_The data_.

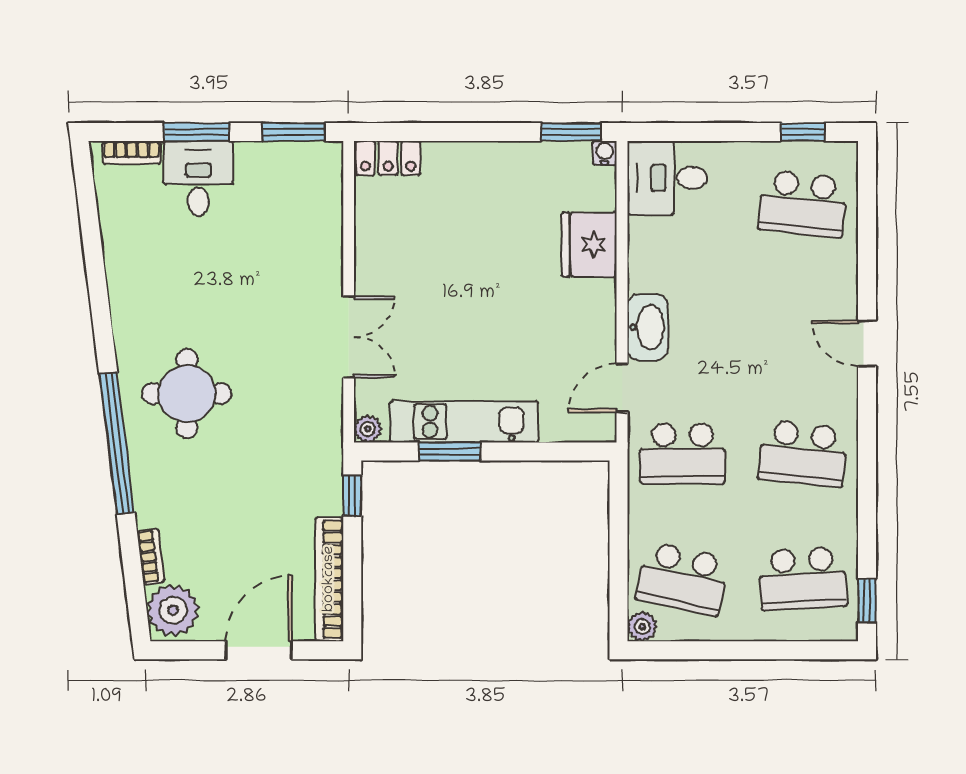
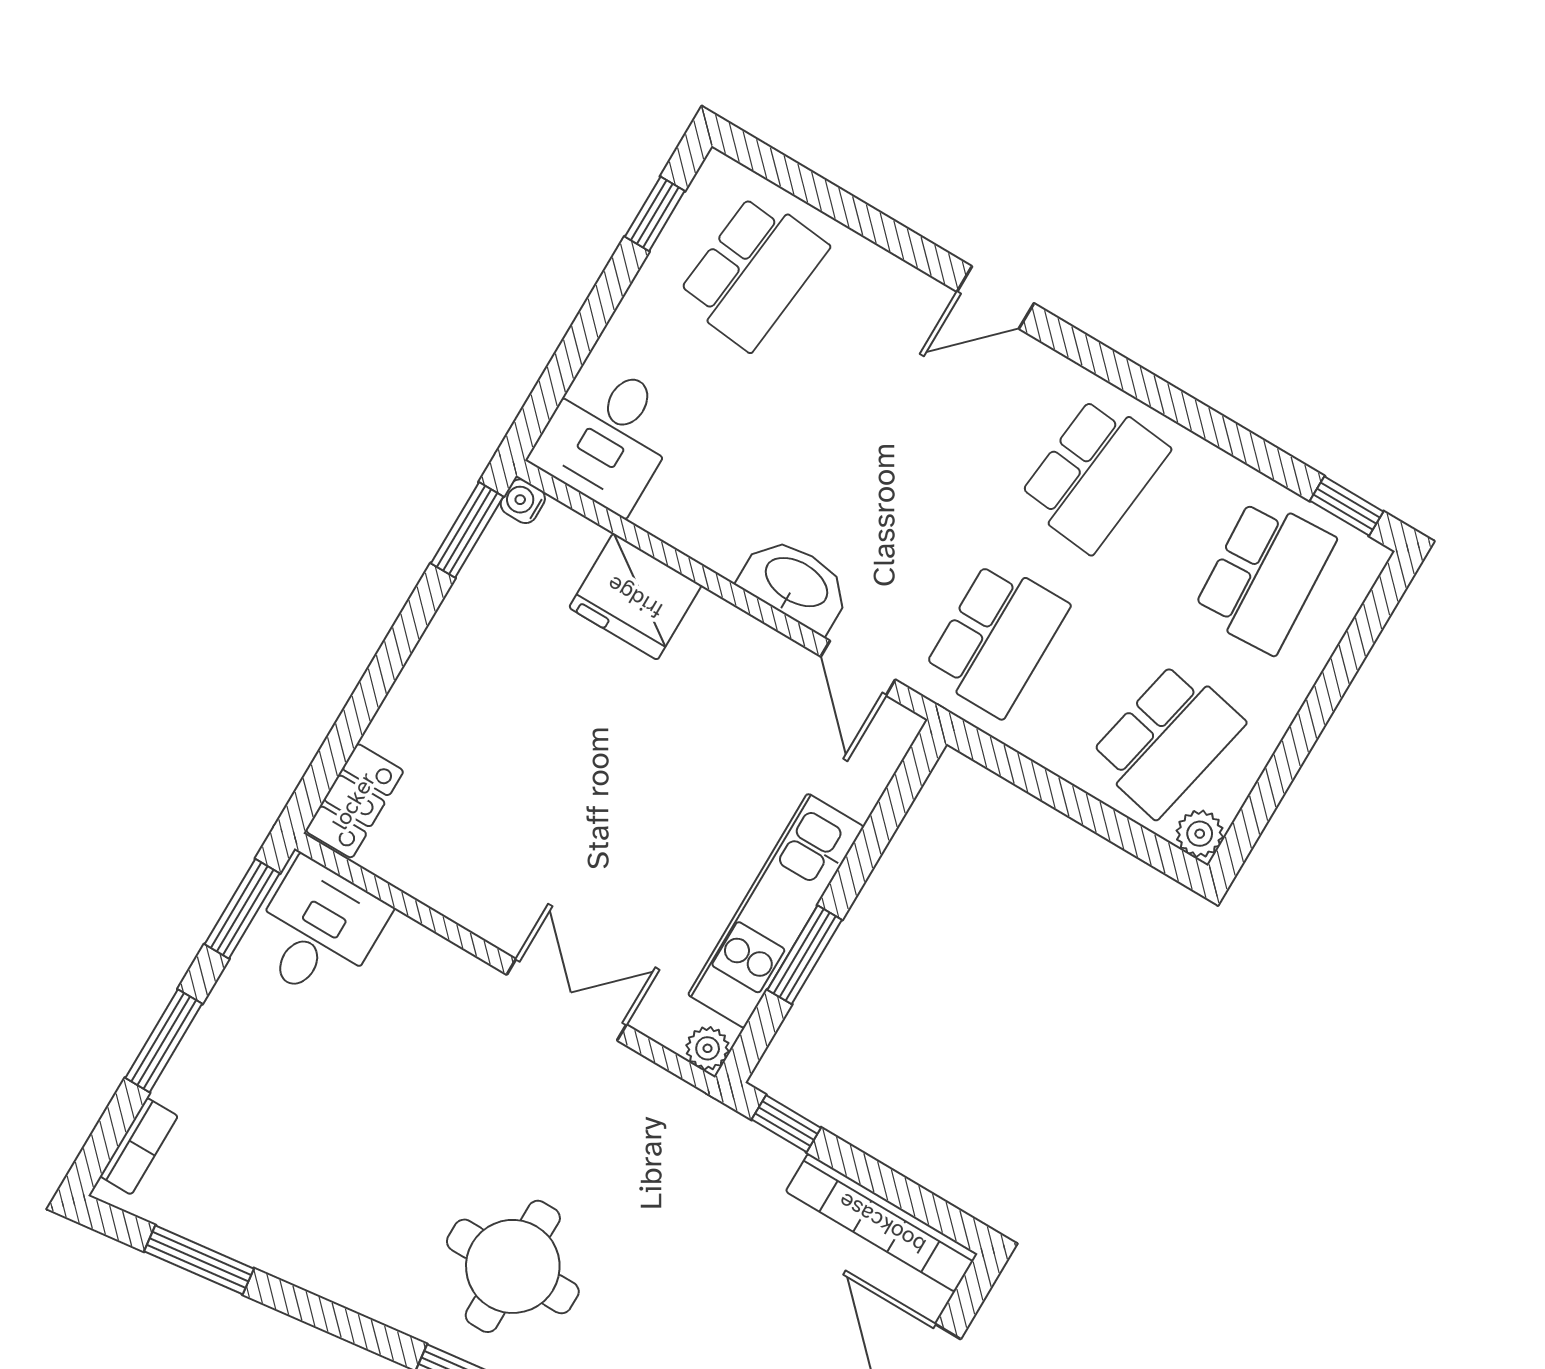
desk: (198, 178) -> (318, 931), moved, turned 90
window: (89, 222) -> (199, 1260), added

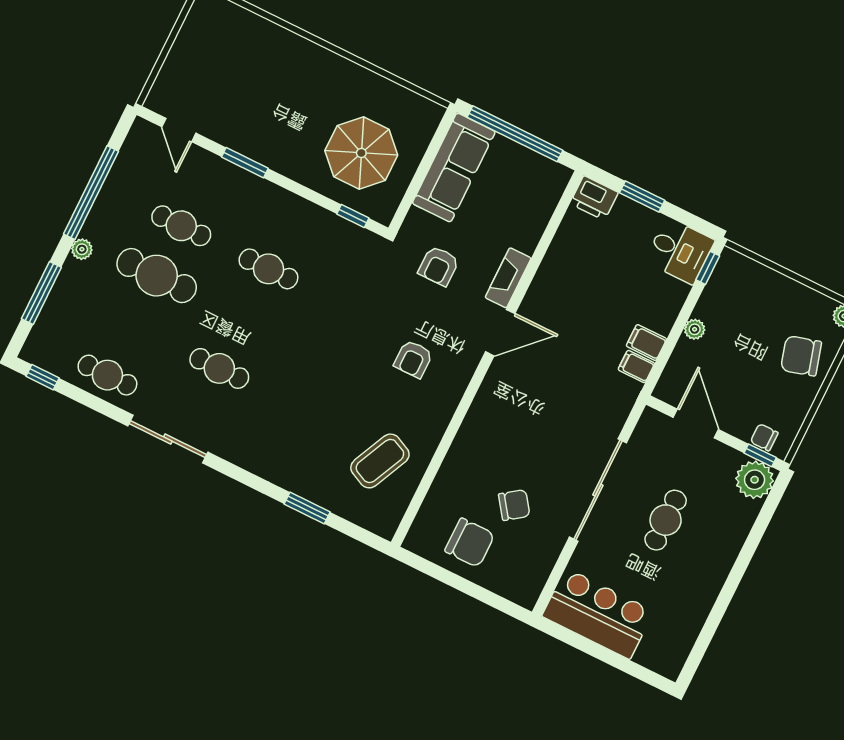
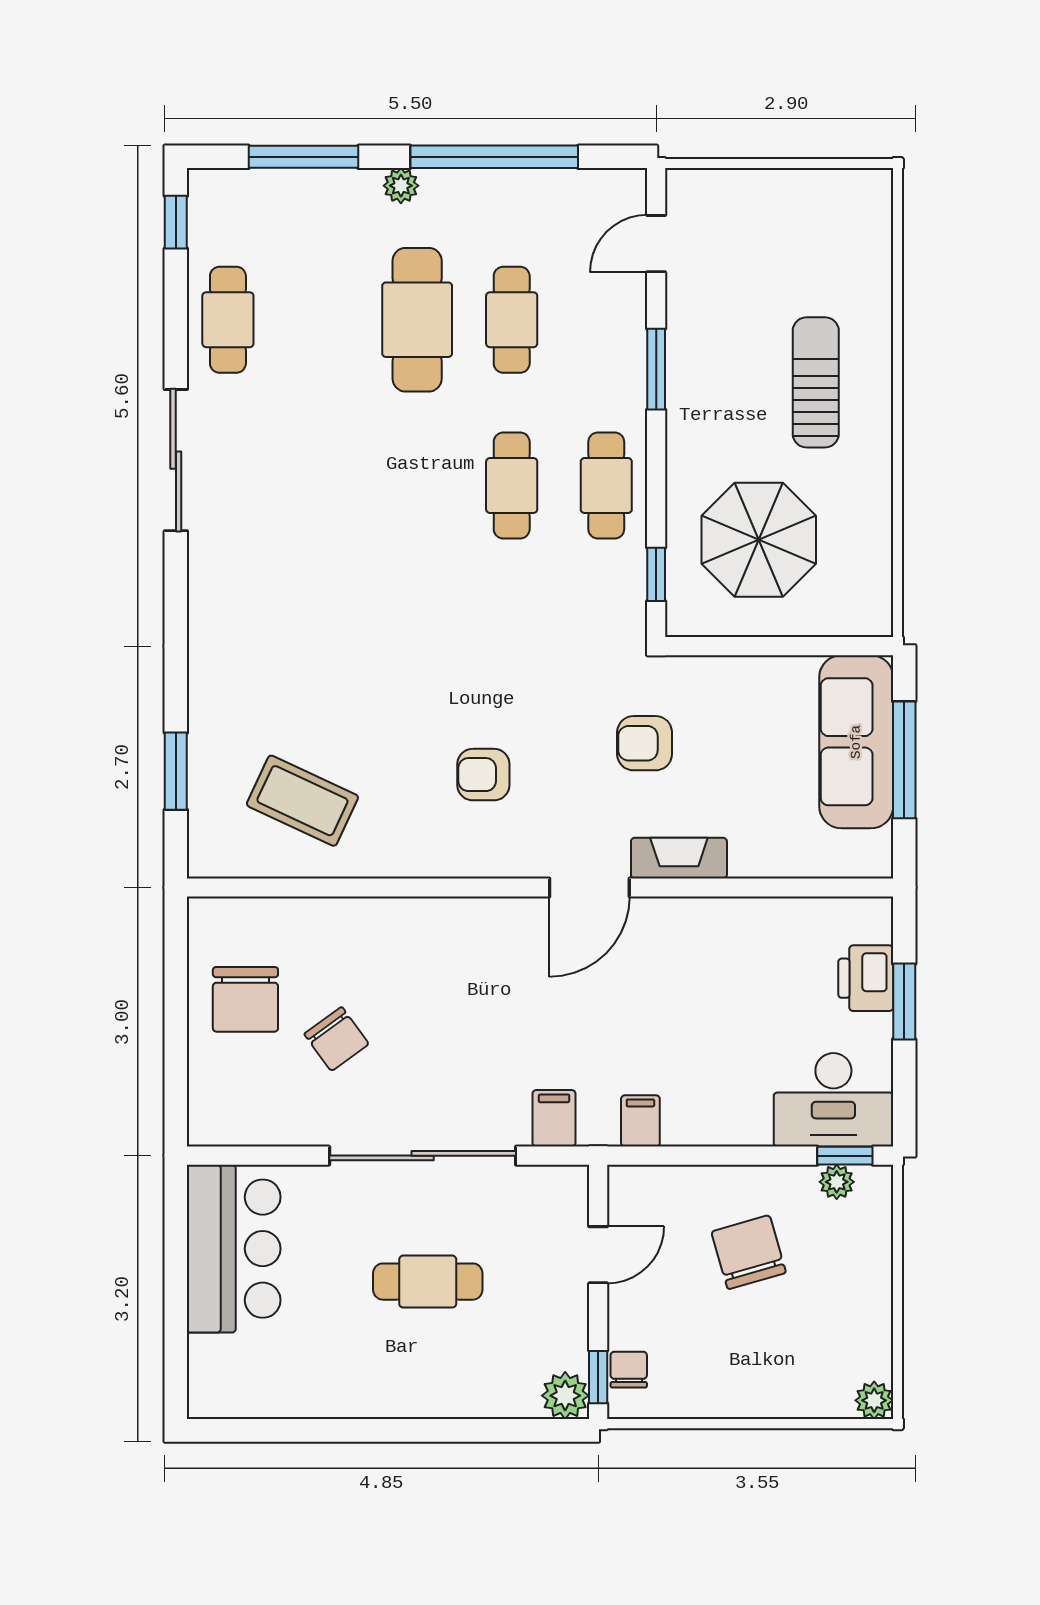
sun lounger: (293, 82) -> (816, 382), added
window: (515, 134) -> (904, 760), width x0.68
sofa: (454, 168) -> (856, 742), moved, turned 90
printer: (594, 198) -> (866, 978), moved
desk: (680, 251) -> (833, 1100), width x1.37
plant: (695, 329) -> (837, 1182), moved
door: (500, 333) -> (589, 887), hinge flipped
filing cabinet: (646, 342) -> (554, 1118), moved
chair: (801, 356) -> (749, 1252), moved
cafe table: (219, 368) -> (606, 486), moved
door: (696, 424) -> (598, 1255), width x0.73
plant: (755, 480) -> (565, 1396), width x0.73, depth x0.73
window: (307, 508) -> (176, 771), moved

_How to complete this task_.
Report how many lines of the records above contain the word "plant", giving only the number.

_Task answer_.
2